Detected change data:
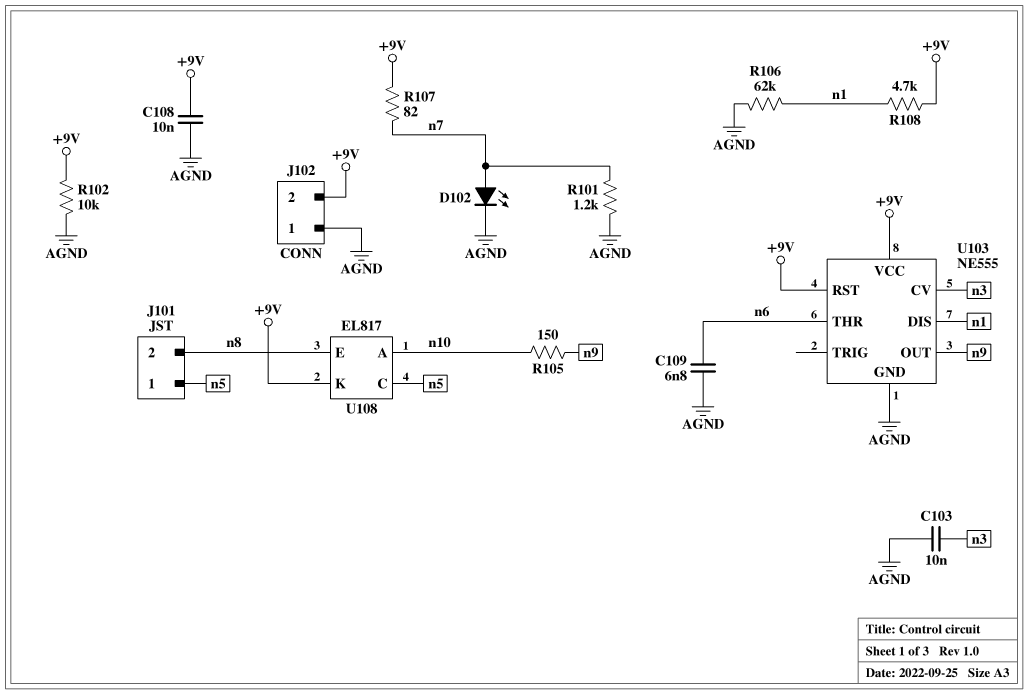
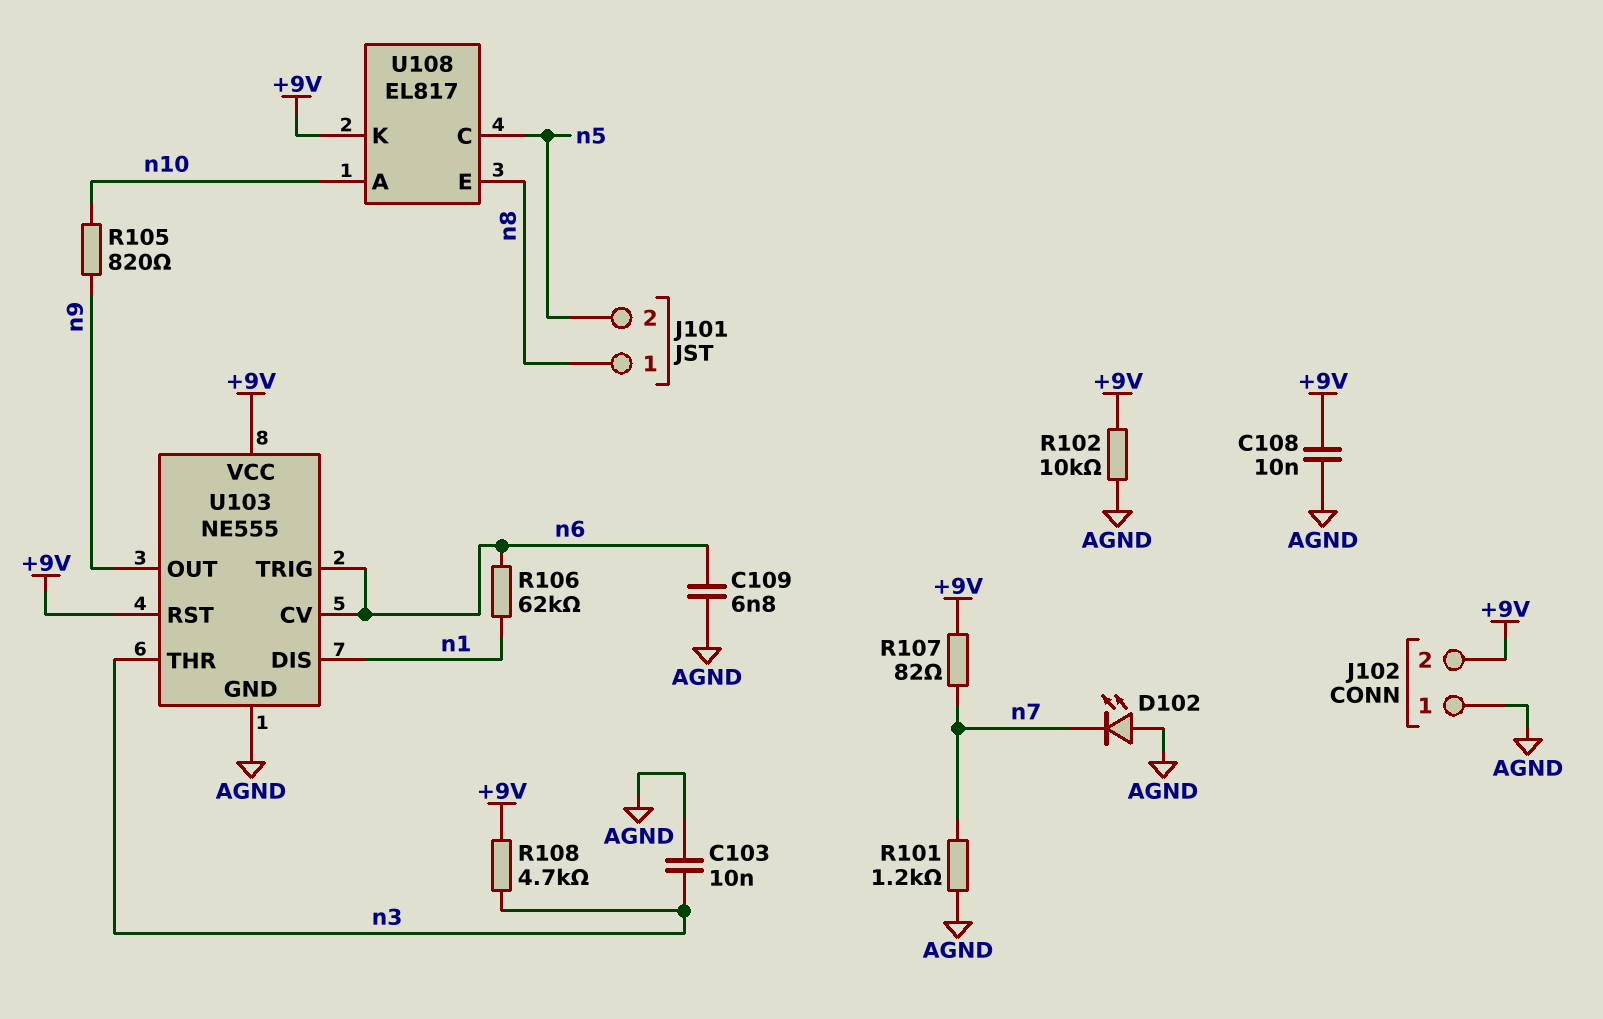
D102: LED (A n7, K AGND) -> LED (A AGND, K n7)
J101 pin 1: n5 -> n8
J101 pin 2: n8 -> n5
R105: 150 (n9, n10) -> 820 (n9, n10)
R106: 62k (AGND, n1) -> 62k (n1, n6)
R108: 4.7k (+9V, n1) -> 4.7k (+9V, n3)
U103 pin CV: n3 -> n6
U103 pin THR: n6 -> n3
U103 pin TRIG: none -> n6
--
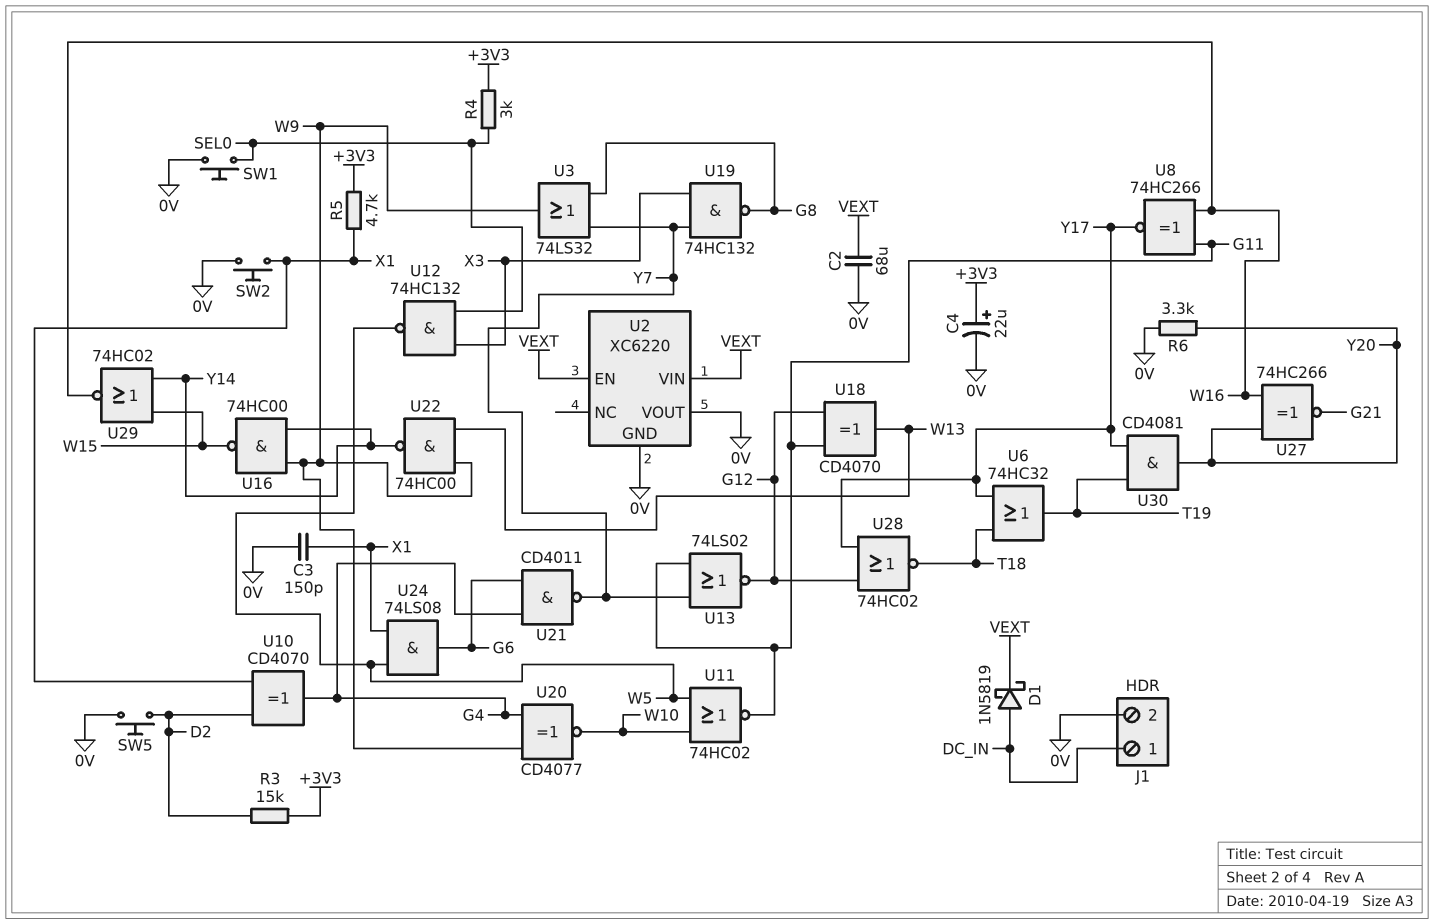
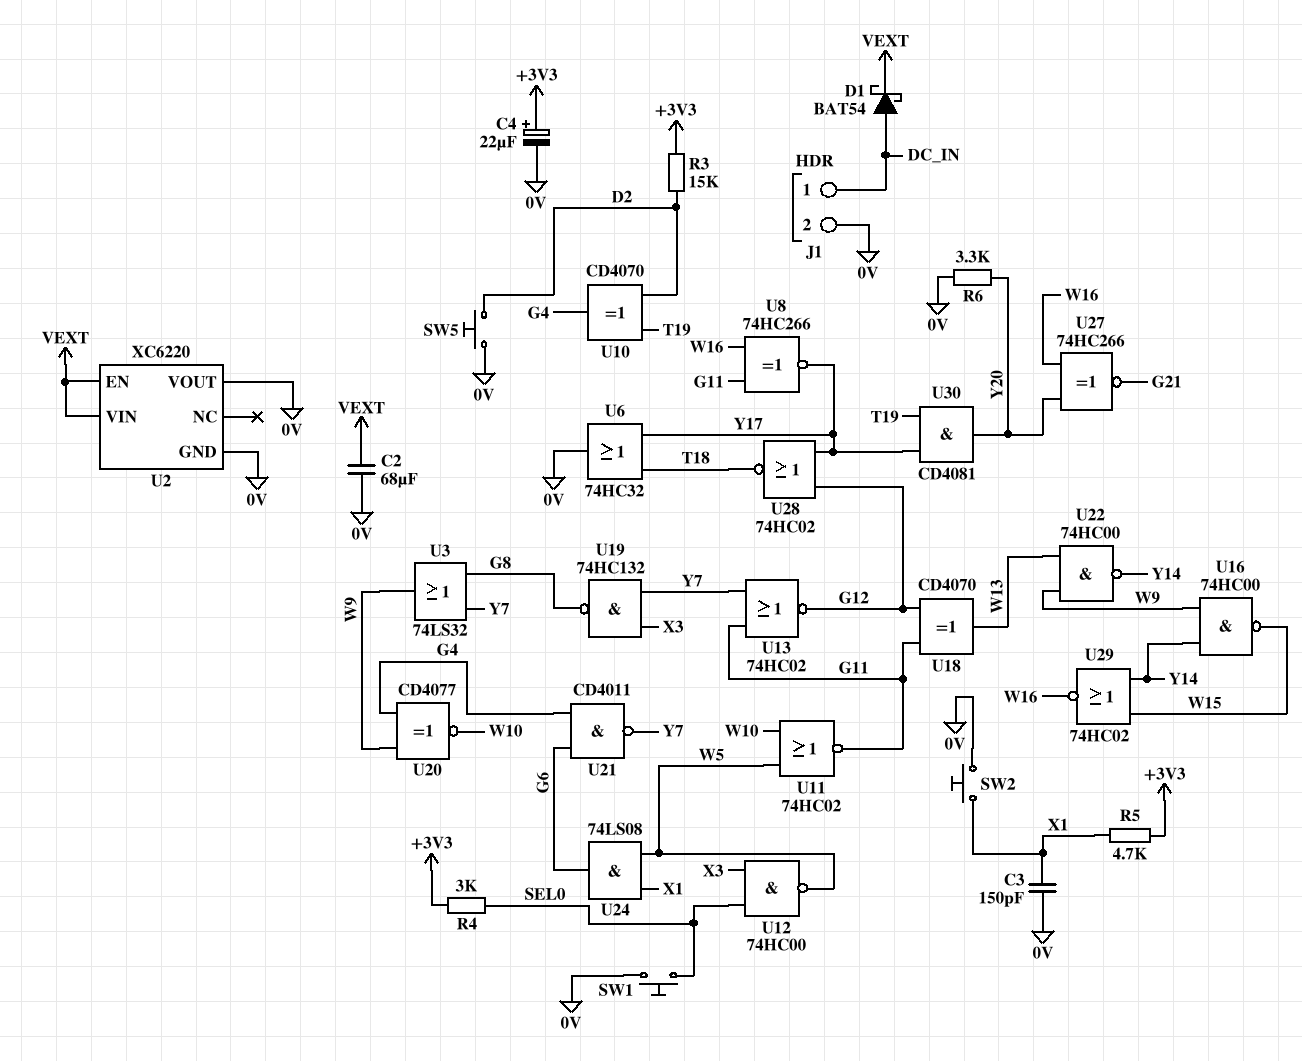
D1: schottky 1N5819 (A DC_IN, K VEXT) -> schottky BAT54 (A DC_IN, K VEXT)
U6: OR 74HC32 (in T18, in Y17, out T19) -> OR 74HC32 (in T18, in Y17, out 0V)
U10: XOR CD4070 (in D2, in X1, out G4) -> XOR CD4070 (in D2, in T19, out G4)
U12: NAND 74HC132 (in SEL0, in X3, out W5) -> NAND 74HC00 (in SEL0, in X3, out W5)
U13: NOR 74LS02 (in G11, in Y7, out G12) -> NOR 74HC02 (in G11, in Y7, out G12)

EXERCISE DESCRIPTION
Take the entries above and copy out all lines with the string "AGND".

EXPECTED OUTPUT
D102: LED (A n7, K AGND) -> LED (A AGND, K n7)
R106: 62k (AGND, n1) -> 62k (n1, n6)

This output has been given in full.